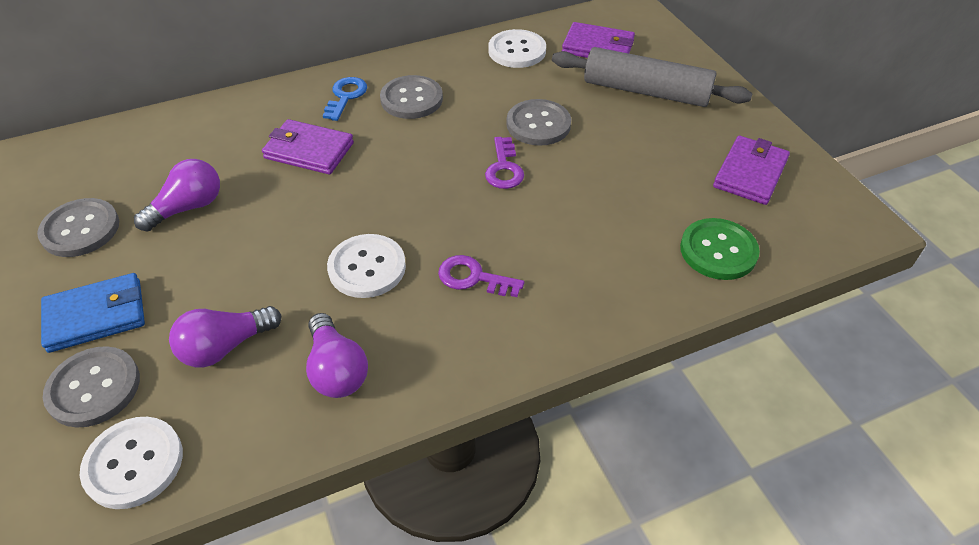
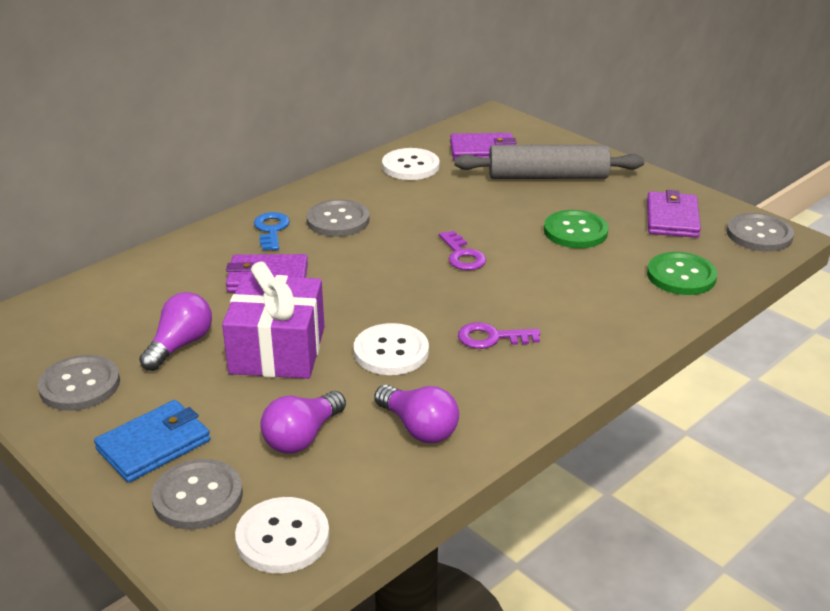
camera: 20 degrees left, 15 degrees down
(266, 237) = (277, 350): none -> purple gift
(538, 124) = (470, 218): grey button -> grey button (759, 234)
(636, 166) = (575, 231): none -> green button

______________________________

* _Your instructions_: The copy must match every line of the data exactly and contain no pictures.

* _Answer to this problem_:
camera: 20 degrees left, 15 degrees down
(266, 237) = (277, 350): none -> purple gift
(538, 124) = (470, 218): grey button -> grey button (759, 234)
(636, 166) = (575, 231): none -> green button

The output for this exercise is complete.